Goal of the exercise: Return every line from the records below with the string "cyan".

####################

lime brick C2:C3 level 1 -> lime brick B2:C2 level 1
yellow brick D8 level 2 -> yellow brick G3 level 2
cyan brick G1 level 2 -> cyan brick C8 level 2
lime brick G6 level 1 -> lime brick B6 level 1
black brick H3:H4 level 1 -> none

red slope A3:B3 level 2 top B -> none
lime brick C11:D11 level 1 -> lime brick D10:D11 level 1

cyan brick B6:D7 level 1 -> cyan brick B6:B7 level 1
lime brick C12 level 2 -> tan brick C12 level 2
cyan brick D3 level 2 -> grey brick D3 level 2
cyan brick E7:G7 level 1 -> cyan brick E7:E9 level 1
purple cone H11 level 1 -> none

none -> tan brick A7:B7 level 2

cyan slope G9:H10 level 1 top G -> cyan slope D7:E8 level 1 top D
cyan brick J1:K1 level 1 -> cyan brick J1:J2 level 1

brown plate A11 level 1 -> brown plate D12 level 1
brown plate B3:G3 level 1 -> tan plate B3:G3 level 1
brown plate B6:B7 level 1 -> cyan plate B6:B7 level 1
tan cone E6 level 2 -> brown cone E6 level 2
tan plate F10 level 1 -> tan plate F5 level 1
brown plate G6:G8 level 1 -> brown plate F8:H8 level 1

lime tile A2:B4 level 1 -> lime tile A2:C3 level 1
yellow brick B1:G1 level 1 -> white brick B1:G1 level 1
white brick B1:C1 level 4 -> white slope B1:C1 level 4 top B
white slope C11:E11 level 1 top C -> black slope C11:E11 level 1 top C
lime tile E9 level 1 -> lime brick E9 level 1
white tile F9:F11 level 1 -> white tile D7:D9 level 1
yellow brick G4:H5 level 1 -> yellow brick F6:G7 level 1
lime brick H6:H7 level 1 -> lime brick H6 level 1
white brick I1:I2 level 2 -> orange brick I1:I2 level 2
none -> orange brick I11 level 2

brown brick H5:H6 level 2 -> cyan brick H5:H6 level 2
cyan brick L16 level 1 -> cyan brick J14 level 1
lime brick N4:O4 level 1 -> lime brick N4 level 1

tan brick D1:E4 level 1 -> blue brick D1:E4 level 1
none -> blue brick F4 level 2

####################

Solution below:
cyan brick G1 level 2 -> cyan brick C8 level 2
cyan brick B6:D7 level 1 -> cyan brick B6:B7 level 1
cyan brick D3 level 2 -> grey brick D3 level 2
cyan brick E7:G7 level 1 -> cyan brick E7:E9 level 1
cyan slope G9:H10 level 1 top G -> cyan slope D7:E8 level 1 top D
cyan brick J1:K1 level 1 -> cyan brick J1:J2 level 1
brown plate B6:B7 level 1 -> cyan plate B6:B7 level 1
brown brick H5:H6 level 2 -> cyan brick H5:H6 level 2
cyan brick L16 level 1 -> cyan brick J14 level 1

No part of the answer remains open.